- _Task inputs_
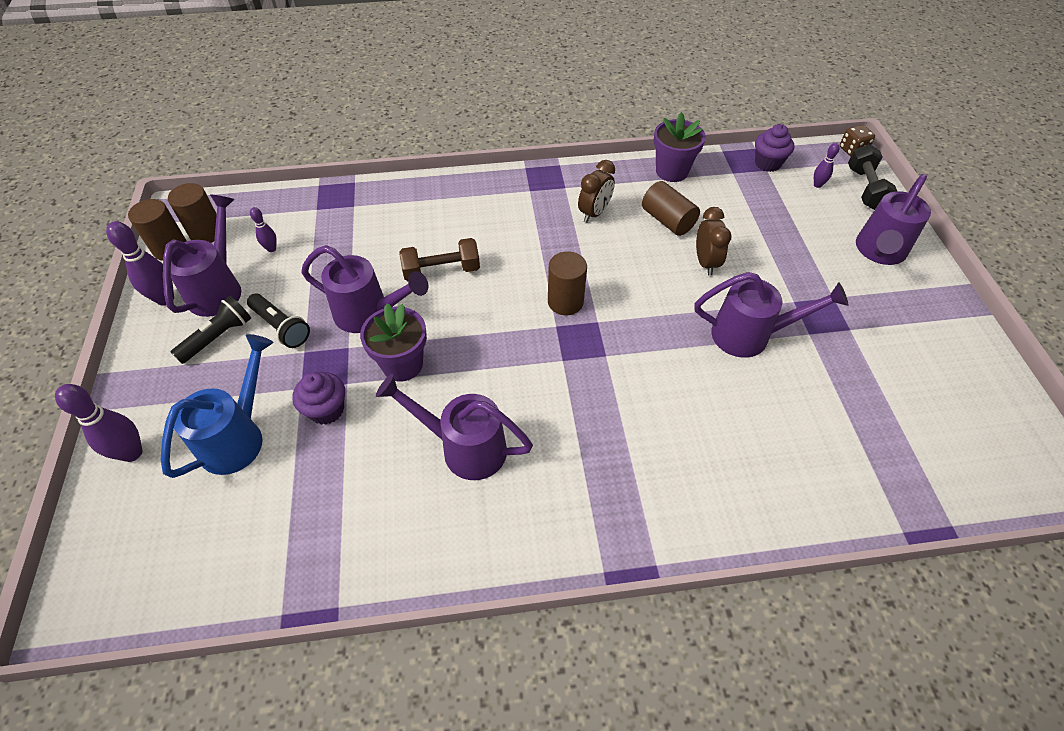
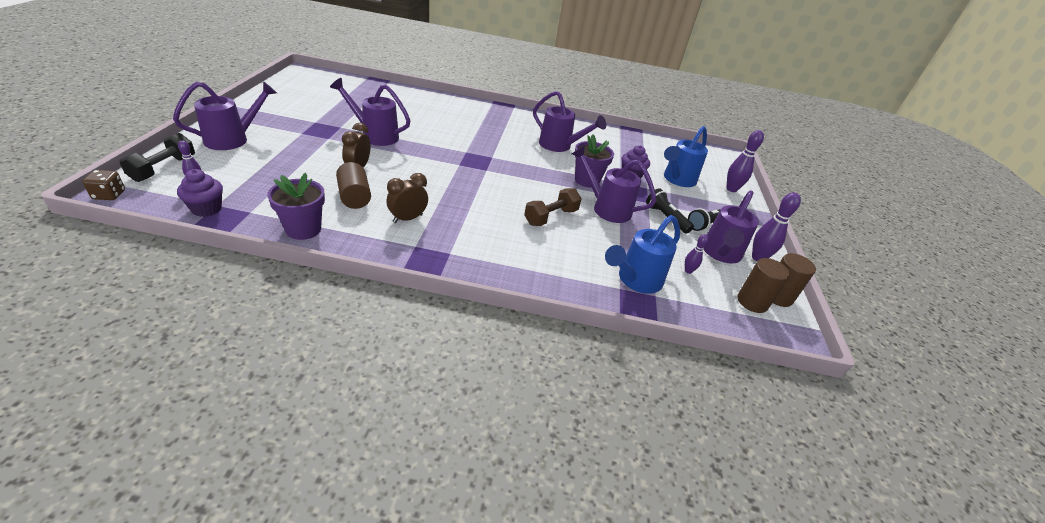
camera: 170 degrees left, 15 degrees down
(336, 218) = (635, 280): none -> blue watering can
(441, 271) = (551, 217): brown dumbbell -> brown dumbbell turned 45 degrees counterclockwise
(565, 302) = (472, 177): brown cylinder -> none

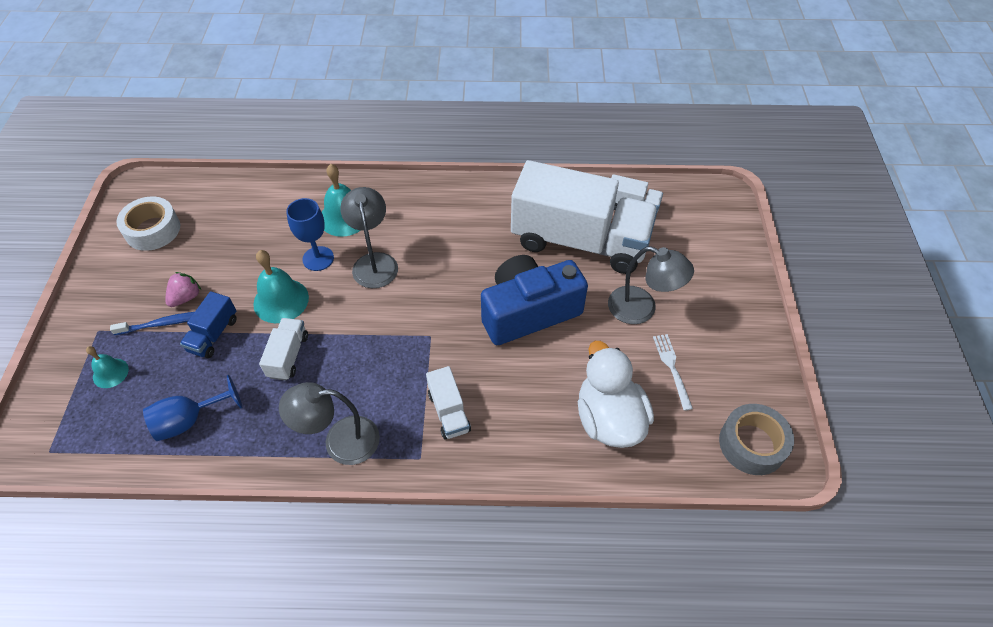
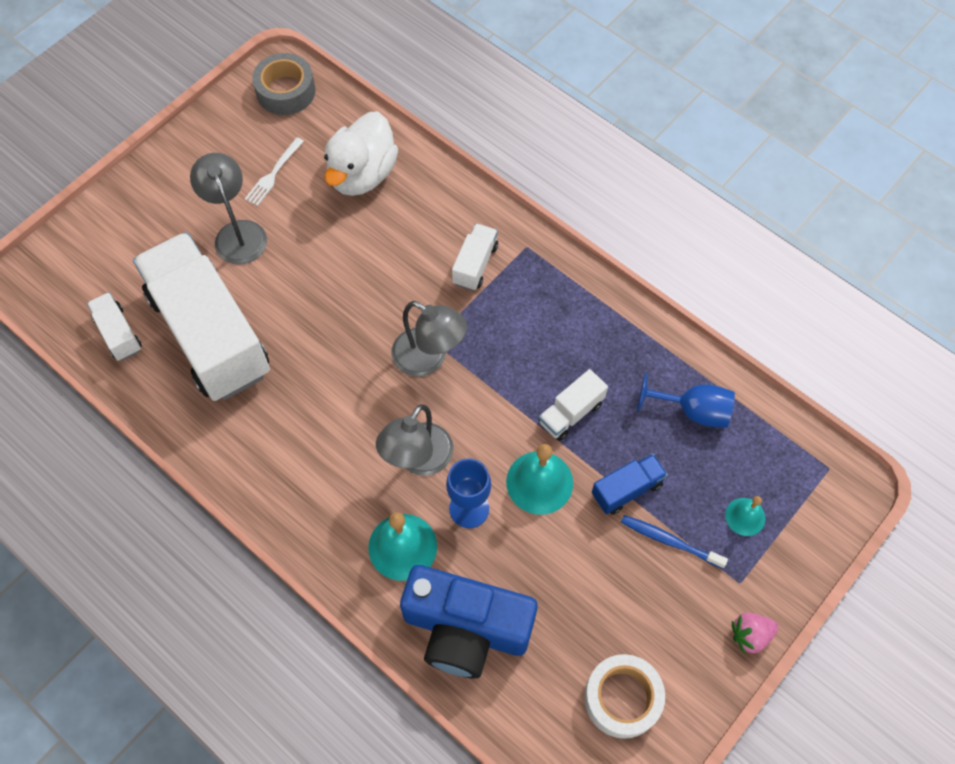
camera: 140 degrees left, 10 degrees up
(186, 297) = (631, 560): pink strawberry -> pink strawberry (750, 635)
(340, 441) = (578, 302): grey lamp -> grey lamp (429, 359)
(528, 312) = (329, 300): blue camera -> blue camera (466, 629)

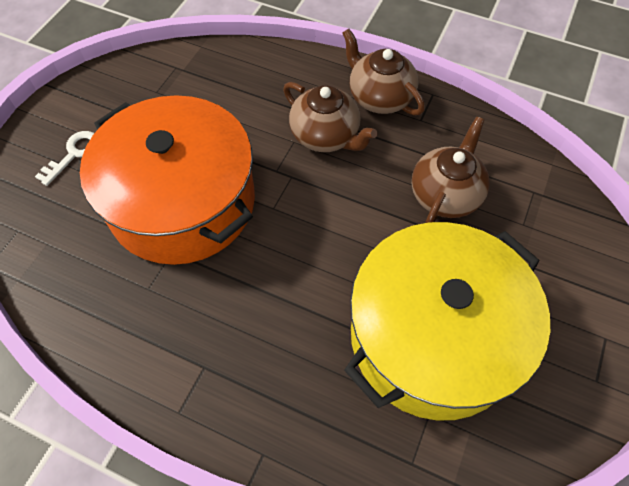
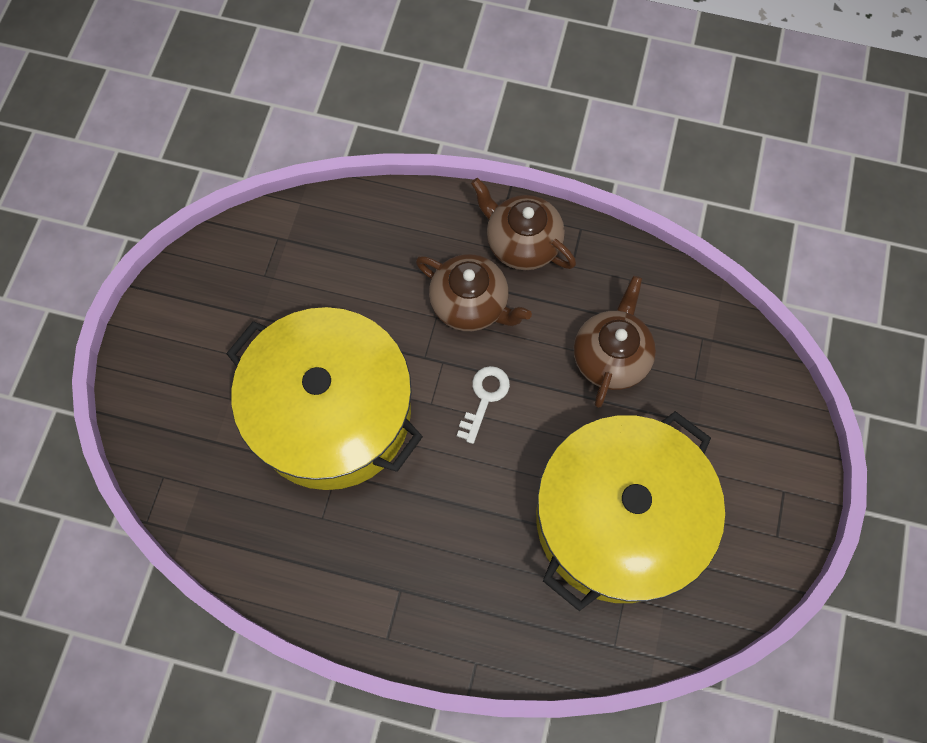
camera: 10 degrees left, 10 degrees up
(74, 154) = (194, 374): white key -> white key (485, 398)
(182, 202) = (332, 413): orange pot -> yellow pot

- _Your goal_
Excluding every picture, set down the listing exactly.

- _Written reply_
camera: 170 degrees left, 15 degrees down
(336, 218) = (635, 280): none -> blue watering can
(441, 271) = (551, 217): brown dumbbell -> brown dumbbell turned 45 degrees counterclockwise
(565, 302) = (472, 177): brown cylinder -> none

camera: 140 degrees left, 10 degrees up
(186, 297) = (631, 560): pink strawberry -> pink strawberry (750, 635)
(340, 441) = (578, 302): grey lamp -> grey lamp (429, 359)
(528, 312) = (329, 300): blue camera -> blue camera (466, 629)

camera: 10 degrees left, 10 degrees up
(74, 154) = (194, 374): white key -> white key (485, 398)
(182, 202) = (332, 413): orange pot -> yellow pot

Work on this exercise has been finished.